Could you output each line below precisely as it stands, without the images?

*** INFORMATION GIVEN ***

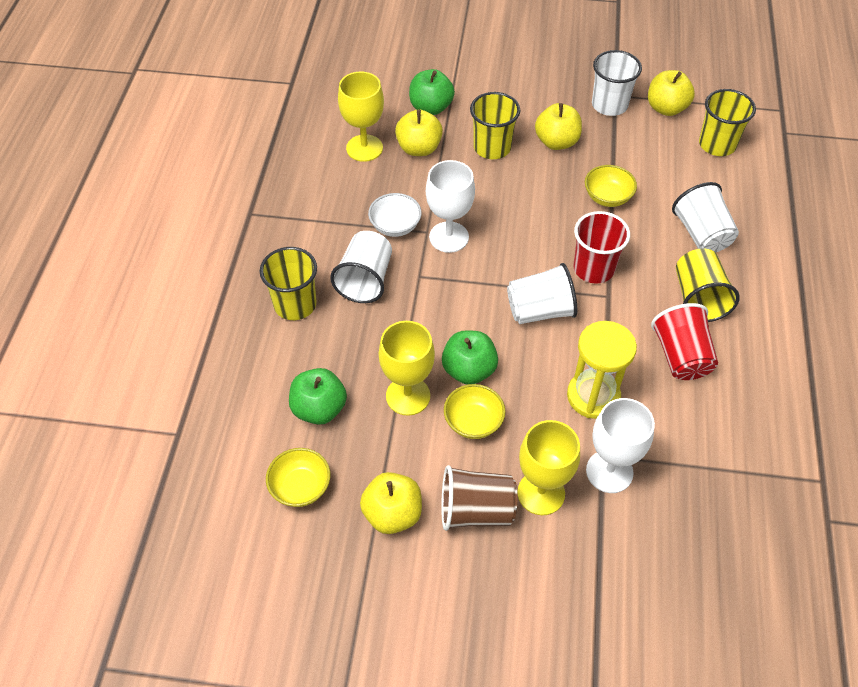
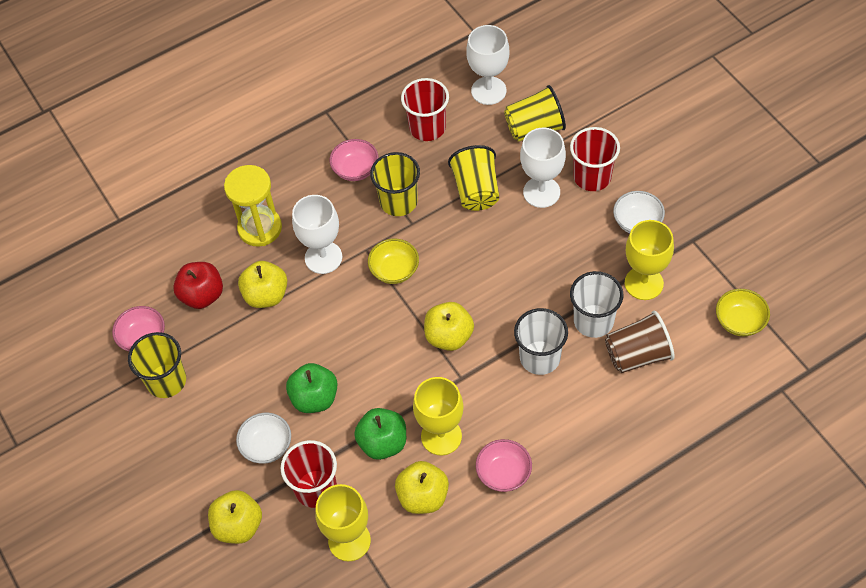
green apple: 3 -> 2
pink bowl: 0 -> 3
red apple: 0 -> 1
red cup: 2 -> 3
white bowl: 1 -> 2
white cup: 4 -> 2
white goblet: 2 -> 3
yellow bowl: 3 -> 2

*** End of INFORMATION GIVEN ***

- OUTPUT
green apple: 3 -> 2
pink bowl: 0 -> 3
red apple: 0 -> 1
red cup: 2 -> 3
white bowl: 1 -> 2
white cup: 4 -> 2
white goblet: 2 -> 3
yellow bowl: 3 -> 2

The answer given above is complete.